------ Supplied material ------
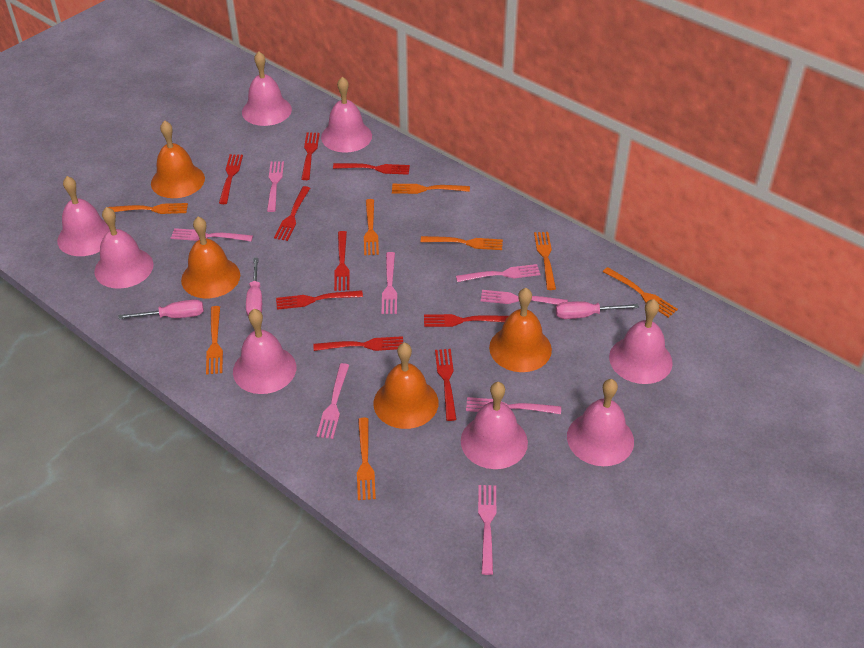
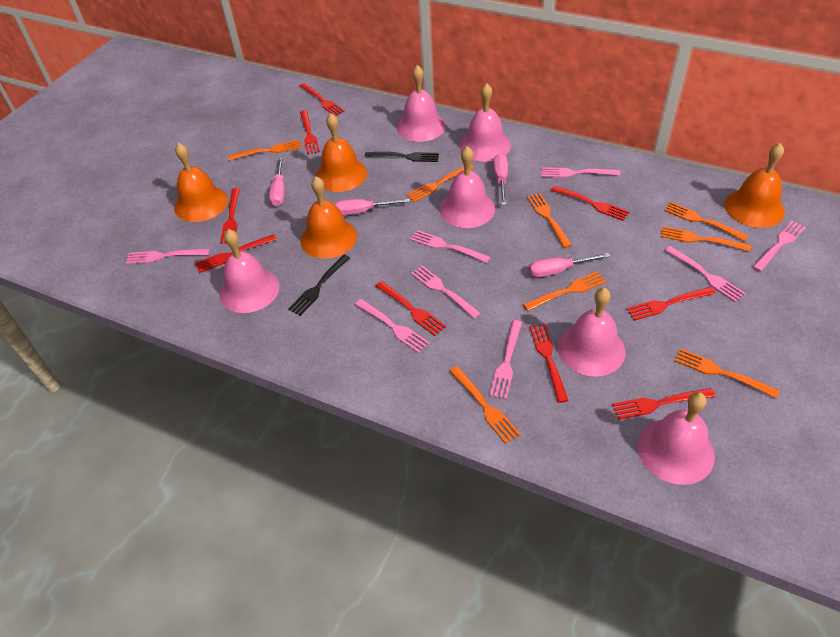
black fork: 0 -> 2
pink bell: 8 -> 6
pink screwdriver: 3 -> 4

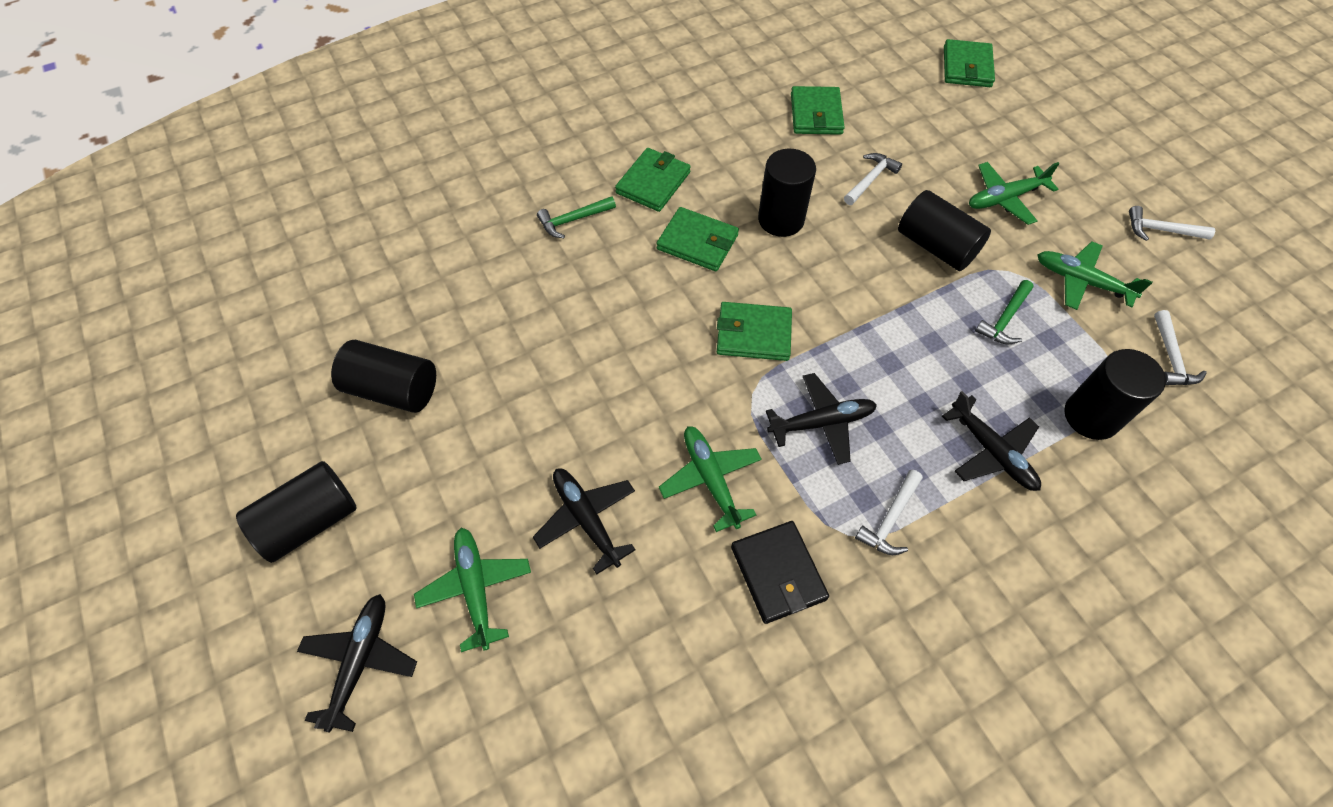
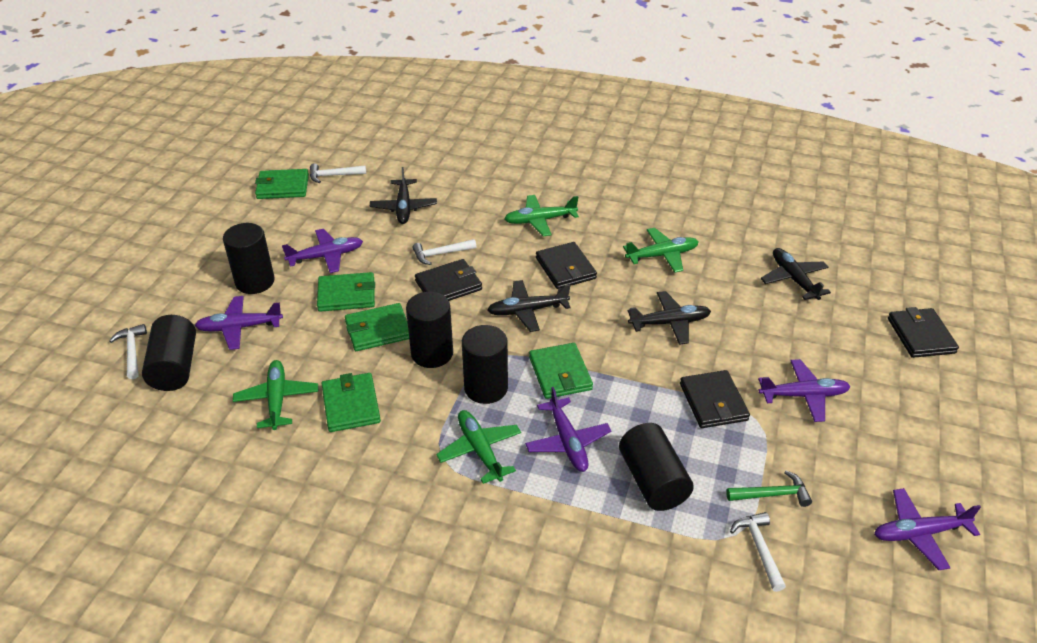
black wallet: 1 -> 4
green hammer: 2 -> 1
purple plane: 0 -> 5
------
* **What to work on**: The whole listing is to be duplicated verbatim, apart from its images.

* **Answer to this problem**:
black fork: 0 -> 2
pink bell: 8 -> 6
pink screwdriver: 3 -> 4

black wallet: 1 -> 4
green hammer: 2 -> 1
purple plane: 0 -> 5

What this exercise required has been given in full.